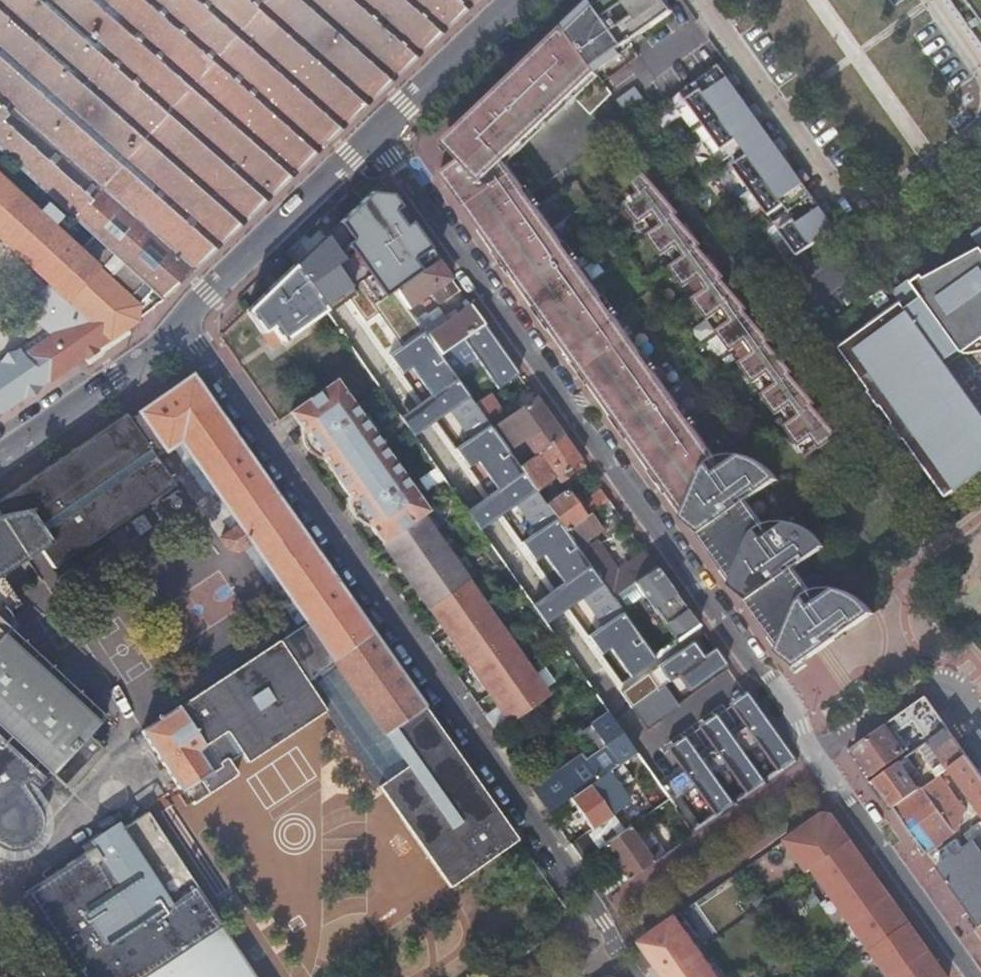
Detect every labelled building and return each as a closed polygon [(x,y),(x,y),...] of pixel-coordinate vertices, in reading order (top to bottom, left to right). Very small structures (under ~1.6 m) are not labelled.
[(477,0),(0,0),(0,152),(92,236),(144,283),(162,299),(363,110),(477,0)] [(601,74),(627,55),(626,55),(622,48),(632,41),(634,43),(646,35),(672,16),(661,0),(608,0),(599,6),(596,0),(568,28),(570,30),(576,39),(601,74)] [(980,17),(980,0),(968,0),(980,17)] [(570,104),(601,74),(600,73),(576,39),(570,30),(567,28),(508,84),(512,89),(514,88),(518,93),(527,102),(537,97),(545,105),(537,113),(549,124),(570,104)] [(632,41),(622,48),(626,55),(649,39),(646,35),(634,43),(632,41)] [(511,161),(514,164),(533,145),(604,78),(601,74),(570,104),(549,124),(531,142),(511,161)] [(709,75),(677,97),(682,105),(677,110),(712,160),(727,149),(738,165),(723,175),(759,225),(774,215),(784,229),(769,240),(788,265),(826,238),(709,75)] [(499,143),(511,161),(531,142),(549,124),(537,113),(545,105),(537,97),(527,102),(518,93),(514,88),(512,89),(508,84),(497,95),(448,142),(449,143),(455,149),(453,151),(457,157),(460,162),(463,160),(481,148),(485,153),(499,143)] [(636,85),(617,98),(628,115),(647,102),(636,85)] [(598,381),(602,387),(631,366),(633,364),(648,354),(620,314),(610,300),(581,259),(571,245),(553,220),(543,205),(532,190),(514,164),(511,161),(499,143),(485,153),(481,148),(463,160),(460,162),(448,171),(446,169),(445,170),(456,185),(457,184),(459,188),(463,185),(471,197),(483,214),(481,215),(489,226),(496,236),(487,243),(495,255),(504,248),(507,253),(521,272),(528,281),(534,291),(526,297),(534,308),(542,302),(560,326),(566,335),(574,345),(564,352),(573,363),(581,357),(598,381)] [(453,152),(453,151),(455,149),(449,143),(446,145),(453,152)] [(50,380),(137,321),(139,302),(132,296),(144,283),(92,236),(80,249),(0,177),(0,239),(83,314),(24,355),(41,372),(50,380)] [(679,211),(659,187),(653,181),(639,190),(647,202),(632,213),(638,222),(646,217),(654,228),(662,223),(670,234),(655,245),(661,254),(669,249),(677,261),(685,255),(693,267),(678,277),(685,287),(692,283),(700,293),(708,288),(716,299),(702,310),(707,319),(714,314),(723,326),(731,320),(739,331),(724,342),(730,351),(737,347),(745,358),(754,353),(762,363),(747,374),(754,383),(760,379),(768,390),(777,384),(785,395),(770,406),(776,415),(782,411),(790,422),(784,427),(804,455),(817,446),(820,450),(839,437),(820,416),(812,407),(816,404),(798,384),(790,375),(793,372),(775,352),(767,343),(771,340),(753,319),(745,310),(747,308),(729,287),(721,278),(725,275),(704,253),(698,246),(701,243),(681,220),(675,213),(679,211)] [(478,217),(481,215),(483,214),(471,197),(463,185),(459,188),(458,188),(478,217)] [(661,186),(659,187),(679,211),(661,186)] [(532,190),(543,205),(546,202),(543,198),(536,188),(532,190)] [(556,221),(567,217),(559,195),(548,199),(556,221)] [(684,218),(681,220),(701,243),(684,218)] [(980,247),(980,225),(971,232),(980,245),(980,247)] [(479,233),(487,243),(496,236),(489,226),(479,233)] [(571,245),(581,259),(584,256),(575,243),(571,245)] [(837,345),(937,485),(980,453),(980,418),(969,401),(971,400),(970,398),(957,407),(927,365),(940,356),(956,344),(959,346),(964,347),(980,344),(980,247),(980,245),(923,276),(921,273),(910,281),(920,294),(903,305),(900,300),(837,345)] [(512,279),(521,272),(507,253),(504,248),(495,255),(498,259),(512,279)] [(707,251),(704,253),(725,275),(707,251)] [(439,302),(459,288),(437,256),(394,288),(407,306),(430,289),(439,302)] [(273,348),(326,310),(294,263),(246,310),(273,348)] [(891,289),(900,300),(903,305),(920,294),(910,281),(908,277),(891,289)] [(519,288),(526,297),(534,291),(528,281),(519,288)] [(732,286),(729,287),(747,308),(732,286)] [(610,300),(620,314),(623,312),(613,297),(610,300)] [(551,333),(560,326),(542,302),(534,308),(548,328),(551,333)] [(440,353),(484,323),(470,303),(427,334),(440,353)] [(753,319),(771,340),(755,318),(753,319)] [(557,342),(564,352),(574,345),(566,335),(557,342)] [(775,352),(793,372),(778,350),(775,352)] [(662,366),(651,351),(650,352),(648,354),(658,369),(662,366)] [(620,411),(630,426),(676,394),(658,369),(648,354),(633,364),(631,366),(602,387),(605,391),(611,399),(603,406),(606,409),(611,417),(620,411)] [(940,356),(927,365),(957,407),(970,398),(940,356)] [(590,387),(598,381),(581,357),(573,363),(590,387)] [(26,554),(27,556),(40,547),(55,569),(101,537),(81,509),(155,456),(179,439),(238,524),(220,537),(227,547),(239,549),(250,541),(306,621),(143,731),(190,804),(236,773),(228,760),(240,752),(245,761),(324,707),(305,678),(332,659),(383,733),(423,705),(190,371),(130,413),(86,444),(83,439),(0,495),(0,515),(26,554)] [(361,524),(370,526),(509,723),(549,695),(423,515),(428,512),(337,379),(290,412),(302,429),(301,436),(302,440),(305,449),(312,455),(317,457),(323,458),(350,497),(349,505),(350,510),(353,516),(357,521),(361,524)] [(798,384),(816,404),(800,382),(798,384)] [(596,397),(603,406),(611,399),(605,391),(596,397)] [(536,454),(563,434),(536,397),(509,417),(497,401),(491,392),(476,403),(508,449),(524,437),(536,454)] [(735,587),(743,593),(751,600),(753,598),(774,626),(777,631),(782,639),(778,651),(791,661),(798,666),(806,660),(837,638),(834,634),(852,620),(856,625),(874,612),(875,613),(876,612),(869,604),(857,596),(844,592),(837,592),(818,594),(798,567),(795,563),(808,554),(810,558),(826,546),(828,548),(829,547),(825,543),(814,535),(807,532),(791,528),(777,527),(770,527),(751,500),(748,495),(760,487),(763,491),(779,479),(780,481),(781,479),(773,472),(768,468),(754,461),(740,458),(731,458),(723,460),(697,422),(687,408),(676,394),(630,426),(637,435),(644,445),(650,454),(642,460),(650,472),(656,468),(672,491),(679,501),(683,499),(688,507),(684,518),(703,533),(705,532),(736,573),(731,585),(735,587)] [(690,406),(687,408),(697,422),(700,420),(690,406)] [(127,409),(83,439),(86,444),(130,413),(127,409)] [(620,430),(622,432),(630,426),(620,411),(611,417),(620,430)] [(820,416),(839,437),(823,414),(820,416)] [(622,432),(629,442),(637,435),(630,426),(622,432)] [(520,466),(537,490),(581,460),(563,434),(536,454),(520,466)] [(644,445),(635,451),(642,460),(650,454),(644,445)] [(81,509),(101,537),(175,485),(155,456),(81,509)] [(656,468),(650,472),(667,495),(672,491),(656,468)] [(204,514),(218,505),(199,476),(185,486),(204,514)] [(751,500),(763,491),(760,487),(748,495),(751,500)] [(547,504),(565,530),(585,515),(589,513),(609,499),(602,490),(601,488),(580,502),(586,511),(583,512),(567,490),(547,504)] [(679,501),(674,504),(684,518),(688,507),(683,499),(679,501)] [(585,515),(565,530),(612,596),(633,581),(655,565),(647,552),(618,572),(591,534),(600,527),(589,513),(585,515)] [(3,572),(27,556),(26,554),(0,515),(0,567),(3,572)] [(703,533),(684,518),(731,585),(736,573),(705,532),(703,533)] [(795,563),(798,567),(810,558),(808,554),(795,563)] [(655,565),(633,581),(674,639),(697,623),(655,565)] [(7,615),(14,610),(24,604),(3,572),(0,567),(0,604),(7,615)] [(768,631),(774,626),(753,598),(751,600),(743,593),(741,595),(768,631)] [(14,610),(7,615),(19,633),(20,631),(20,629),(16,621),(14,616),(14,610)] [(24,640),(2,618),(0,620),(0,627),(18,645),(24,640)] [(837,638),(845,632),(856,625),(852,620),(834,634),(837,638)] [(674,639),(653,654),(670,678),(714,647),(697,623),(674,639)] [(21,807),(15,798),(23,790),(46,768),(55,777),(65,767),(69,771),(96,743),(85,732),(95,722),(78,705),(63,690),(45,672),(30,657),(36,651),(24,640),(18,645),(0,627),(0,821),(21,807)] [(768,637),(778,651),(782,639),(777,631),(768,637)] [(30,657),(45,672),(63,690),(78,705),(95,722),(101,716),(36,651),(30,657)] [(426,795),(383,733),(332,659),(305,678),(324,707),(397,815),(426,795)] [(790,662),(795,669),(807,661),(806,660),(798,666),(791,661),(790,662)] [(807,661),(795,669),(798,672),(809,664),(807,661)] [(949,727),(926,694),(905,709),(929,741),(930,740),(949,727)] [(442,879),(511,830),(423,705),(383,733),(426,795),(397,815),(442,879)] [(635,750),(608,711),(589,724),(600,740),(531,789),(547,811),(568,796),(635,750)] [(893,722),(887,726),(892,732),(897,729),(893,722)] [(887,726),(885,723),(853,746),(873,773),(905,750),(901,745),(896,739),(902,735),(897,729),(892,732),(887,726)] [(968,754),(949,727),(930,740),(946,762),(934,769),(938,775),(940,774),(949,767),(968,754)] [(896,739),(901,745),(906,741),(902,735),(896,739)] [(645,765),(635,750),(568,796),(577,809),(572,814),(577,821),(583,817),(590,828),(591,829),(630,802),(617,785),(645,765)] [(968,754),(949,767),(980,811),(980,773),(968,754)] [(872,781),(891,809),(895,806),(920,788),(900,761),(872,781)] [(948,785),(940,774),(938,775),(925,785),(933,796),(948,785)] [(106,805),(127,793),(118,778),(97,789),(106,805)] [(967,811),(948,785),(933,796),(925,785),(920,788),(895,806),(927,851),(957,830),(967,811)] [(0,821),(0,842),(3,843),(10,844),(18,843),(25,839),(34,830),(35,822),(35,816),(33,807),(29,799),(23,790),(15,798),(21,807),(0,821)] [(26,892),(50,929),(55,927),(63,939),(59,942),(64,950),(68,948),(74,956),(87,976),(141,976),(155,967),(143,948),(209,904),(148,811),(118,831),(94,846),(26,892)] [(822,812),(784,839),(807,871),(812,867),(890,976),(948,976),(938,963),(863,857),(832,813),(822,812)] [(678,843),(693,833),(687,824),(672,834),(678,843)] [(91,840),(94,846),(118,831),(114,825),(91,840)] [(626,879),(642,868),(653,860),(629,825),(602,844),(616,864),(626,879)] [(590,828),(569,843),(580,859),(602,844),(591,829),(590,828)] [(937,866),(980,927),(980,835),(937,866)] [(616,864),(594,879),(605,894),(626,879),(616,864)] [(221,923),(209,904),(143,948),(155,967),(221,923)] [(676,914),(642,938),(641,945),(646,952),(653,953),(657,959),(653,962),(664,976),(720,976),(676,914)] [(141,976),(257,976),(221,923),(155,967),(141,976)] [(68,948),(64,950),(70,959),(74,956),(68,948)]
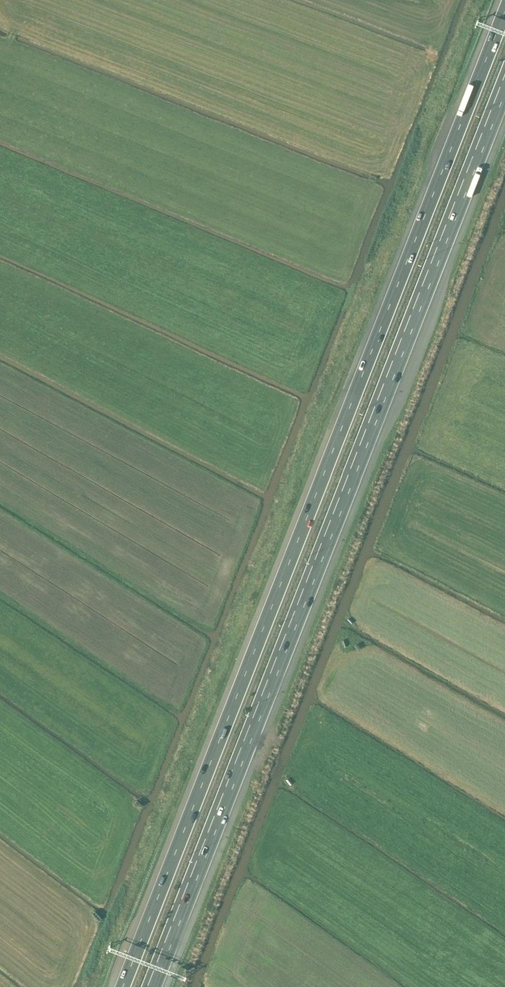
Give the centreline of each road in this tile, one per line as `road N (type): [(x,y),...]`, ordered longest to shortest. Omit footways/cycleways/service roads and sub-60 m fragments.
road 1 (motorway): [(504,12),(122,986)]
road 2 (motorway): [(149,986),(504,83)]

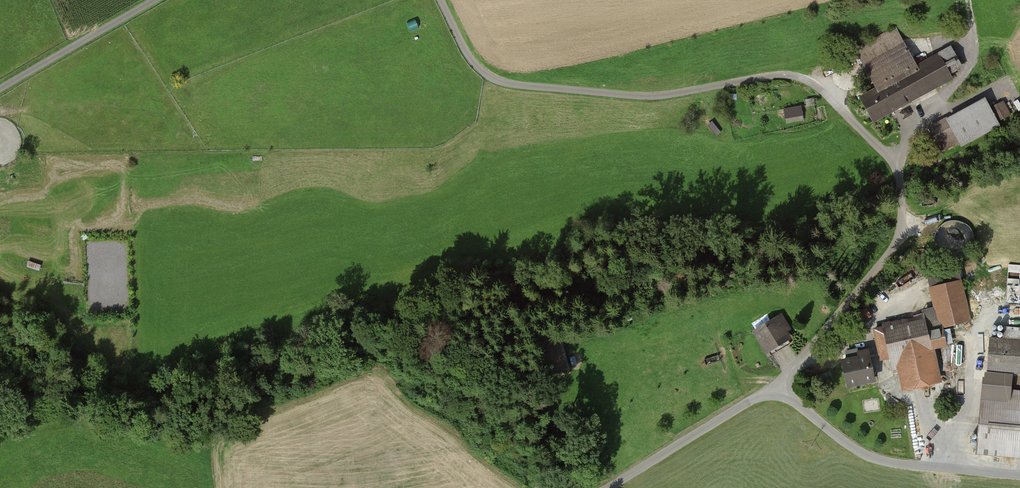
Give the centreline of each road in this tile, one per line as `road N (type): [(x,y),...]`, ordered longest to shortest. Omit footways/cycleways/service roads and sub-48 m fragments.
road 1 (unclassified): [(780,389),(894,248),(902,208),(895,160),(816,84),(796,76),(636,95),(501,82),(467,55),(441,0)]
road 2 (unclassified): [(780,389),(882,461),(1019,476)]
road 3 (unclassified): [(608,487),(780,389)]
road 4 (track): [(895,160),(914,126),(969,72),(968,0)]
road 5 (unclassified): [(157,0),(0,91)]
━━━━━━━━
**What to do**. Pull out every line from the one with "sub-48 m fragments." to the end of the listing, and output only those.

**Task result**.
Give the centreline of each road in this tile, one per line as `road N (type): [(x,y),...]`, ordered longest to shortest. Omit footways/cycleways/service roads and sub-48 m fragments.
road 1 (unclassified): [(780,389),(894,248),(902,208),(895,160),(816,84),(796,76),(636,95),(501,82),(467,55),(441,0)]
road 2 (unclassified): [(780,389),(882,461),(1019,476)]
road 3 (unclassified): [(608,487),(780,389)]
road 4 (track): [(895,160),(914,126),(969,72),(968,0)]
road 5 (unclassified): [(157,0),(0,91)]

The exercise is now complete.